DATASET EXTRACT:
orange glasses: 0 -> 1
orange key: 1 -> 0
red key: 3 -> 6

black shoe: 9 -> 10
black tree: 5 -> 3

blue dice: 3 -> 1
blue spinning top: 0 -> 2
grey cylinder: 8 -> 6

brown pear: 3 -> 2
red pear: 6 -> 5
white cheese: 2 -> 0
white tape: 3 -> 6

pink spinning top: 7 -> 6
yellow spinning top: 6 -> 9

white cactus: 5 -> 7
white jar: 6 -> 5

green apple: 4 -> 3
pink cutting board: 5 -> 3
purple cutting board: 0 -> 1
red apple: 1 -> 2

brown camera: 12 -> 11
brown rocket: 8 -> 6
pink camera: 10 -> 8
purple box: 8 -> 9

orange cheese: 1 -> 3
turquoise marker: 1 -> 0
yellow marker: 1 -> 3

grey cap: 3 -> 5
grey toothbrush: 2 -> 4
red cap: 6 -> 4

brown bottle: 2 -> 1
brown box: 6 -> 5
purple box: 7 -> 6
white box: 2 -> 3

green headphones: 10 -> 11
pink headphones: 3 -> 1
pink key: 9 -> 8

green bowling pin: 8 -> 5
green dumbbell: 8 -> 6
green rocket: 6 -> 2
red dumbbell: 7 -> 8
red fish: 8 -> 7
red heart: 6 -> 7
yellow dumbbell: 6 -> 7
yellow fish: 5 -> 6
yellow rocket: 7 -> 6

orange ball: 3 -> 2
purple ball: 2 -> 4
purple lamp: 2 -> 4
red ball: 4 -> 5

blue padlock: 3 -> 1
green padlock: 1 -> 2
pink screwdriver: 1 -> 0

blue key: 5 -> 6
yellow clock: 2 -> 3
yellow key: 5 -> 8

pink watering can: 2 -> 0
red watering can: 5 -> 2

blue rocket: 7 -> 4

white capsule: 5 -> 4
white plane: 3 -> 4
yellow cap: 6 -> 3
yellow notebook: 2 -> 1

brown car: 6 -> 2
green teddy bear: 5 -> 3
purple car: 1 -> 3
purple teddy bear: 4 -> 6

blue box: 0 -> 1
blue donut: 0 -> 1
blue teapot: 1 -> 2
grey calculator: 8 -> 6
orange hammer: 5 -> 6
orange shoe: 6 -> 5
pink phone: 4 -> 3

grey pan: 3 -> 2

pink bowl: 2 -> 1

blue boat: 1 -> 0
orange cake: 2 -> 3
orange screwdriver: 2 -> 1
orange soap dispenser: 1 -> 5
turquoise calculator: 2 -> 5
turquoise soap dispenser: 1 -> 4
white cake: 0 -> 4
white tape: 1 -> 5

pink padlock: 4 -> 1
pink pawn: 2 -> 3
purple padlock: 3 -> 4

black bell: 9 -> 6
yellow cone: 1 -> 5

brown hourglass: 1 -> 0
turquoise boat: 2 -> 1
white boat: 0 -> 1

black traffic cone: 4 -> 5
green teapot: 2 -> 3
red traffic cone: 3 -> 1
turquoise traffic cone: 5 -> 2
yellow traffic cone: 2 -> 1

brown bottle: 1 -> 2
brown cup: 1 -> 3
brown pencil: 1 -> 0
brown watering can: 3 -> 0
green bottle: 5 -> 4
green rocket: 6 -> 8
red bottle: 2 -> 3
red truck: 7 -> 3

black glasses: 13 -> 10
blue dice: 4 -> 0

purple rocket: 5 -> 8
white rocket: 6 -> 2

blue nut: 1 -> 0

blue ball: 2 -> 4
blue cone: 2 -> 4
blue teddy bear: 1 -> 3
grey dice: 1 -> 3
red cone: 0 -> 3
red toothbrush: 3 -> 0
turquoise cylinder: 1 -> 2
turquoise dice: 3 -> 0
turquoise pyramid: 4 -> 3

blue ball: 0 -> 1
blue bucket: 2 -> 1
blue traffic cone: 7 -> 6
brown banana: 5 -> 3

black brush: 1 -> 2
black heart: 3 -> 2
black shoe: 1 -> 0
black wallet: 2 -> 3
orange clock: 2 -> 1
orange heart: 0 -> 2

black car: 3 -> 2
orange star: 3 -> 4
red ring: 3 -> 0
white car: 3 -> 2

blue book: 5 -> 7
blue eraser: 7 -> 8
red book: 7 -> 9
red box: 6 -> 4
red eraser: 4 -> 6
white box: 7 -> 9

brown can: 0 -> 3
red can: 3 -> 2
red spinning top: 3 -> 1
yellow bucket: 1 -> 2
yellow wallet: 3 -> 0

EXERCISE GOAL: Among the entries above, the line containing "blue spinning top: 0 -> 2", the line containing "orange cheese: 1 -> 3", and all lines between them are to be restated word for word; nothing else belongs in the reply.

RESPONSE BOX:
blue spinning top: 0 -> 2
grey cylinder: 8 -> 6

brown pear: 3 -> 2
red pear: 6 -> 5
white cheese: 2 -> 0
white tape: 3 -> 6

pink spinning top: 7 -> 6
yellow spinning top: 6 -> 9

white cactus: 5 -> 7
white jar: 6 -> 5

green apple: 4 -> 3
pink cutting board: 5 -> 3
purple cutting board: 0 -> 1
red apple: 1 -> 2

brown camera: 12 -> 11
brown rocket: 8 -> 6
pink camera: 10 -> 8
purple box: 8 -> 9

orange cheese: 1 -> 3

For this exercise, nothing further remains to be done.